* _Work request_
For every line in the entries that contains "DRIVER", show the whole line.

* _Records for processing_
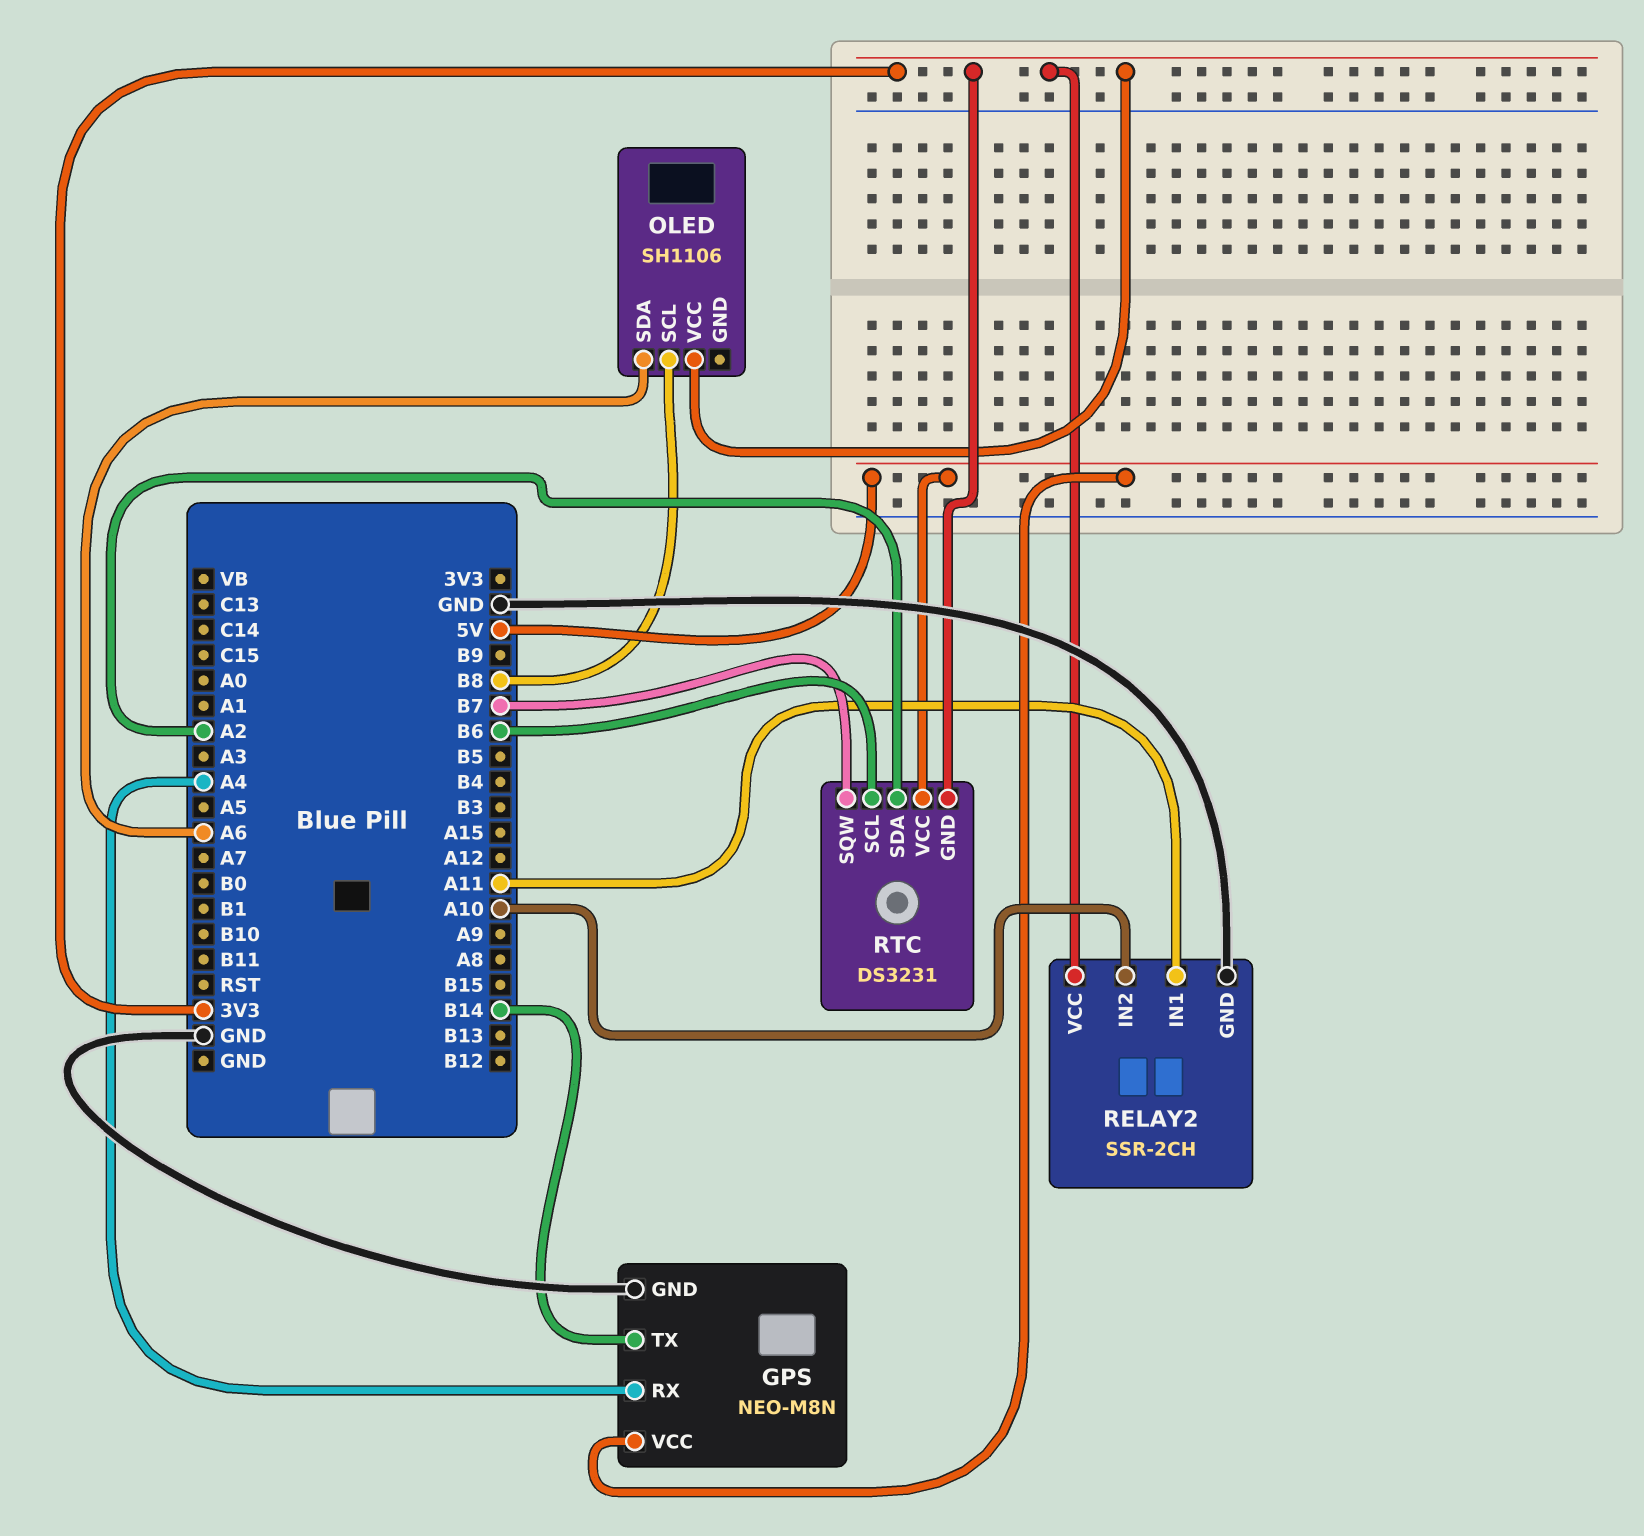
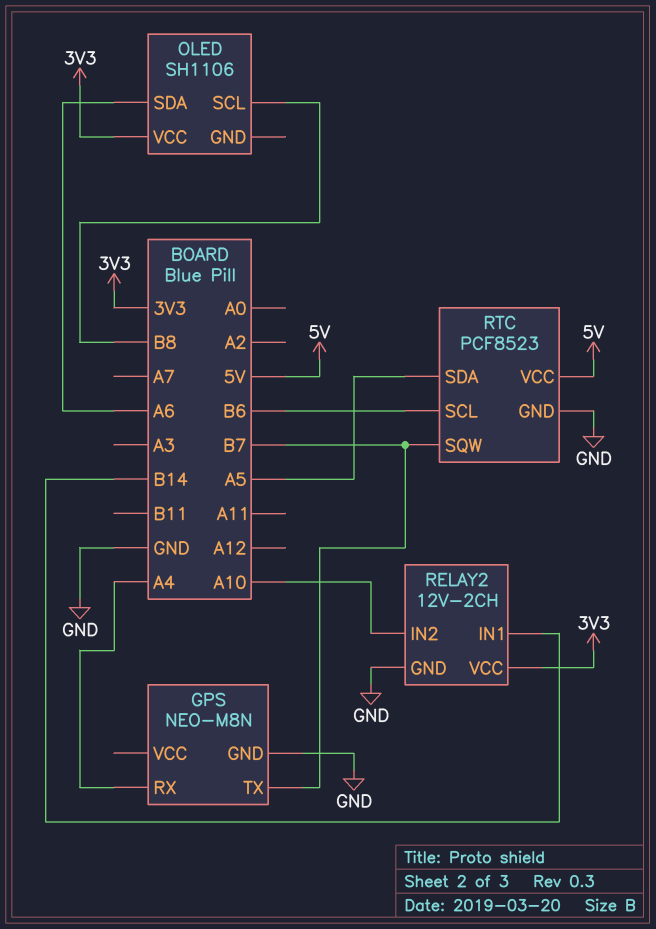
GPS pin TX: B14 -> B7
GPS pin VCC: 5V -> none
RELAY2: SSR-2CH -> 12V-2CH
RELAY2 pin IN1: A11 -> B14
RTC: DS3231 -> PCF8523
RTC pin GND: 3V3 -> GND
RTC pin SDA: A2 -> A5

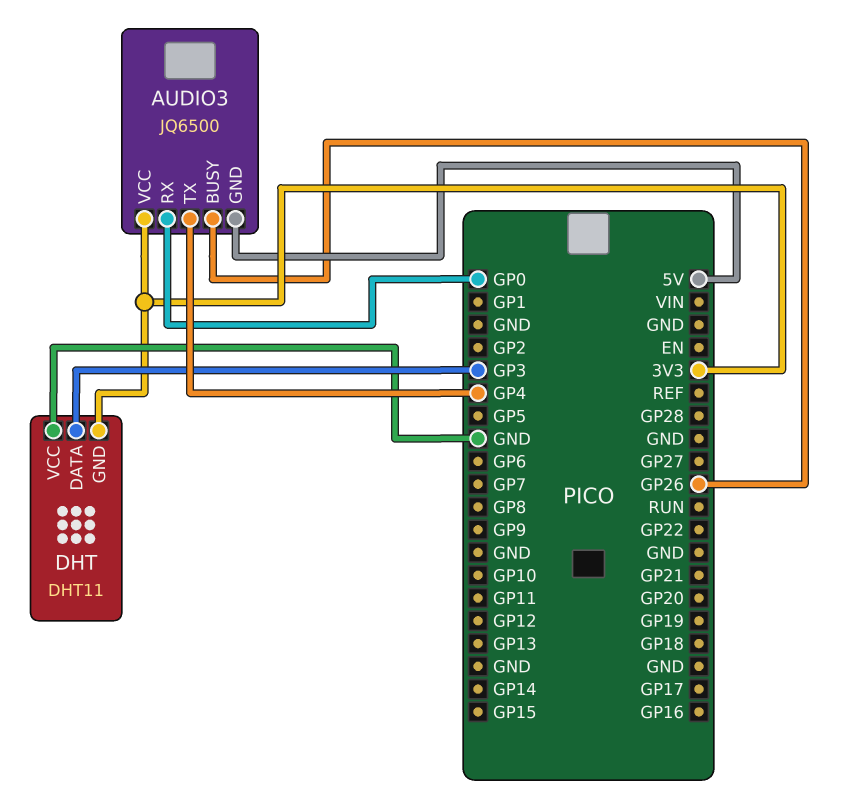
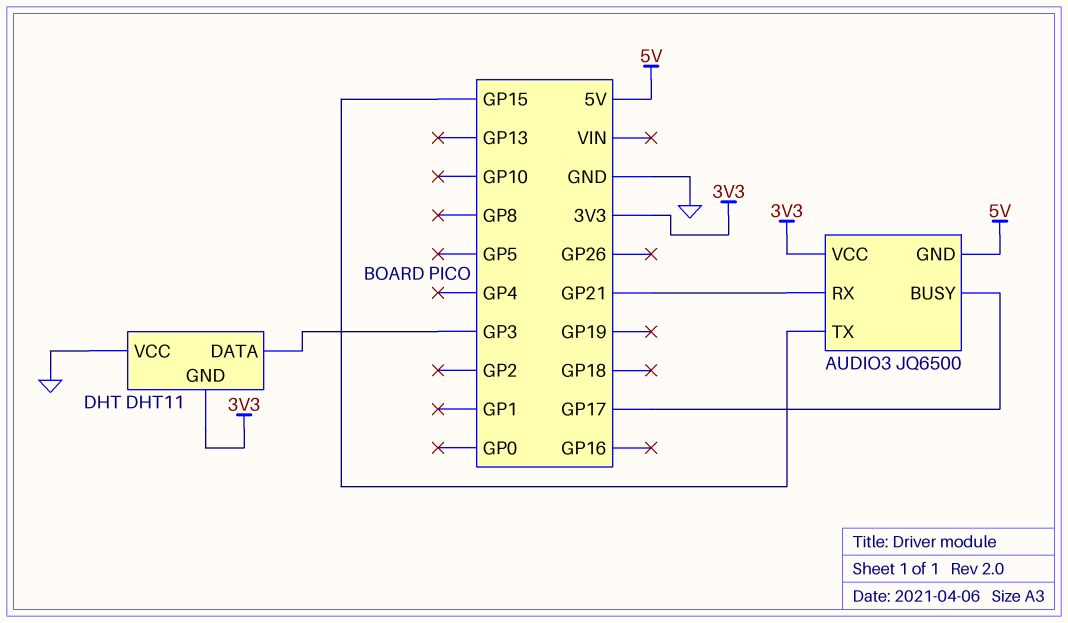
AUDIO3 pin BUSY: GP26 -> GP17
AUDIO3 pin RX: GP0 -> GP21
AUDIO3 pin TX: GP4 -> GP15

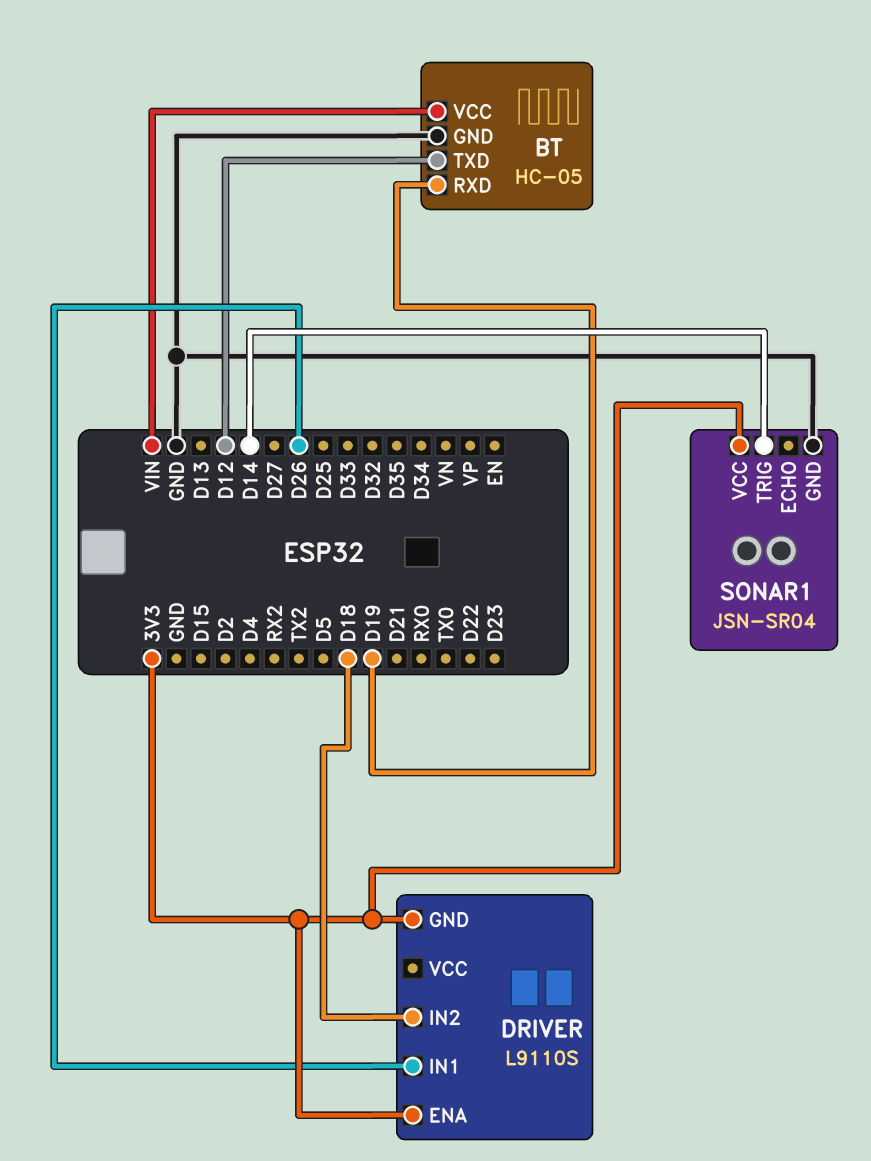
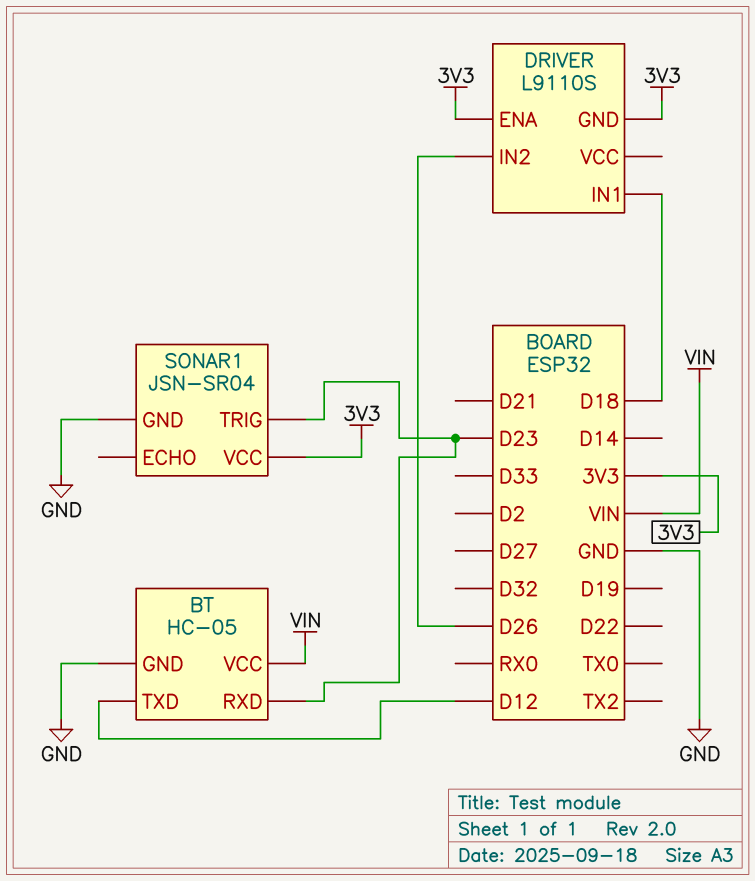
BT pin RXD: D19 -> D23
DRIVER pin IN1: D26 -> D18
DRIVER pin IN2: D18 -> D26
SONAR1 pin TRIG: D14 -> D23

* _Task output_
DRIVER pin IN1: D26 -> D18
DRIVER pin IN2: D18 -> D26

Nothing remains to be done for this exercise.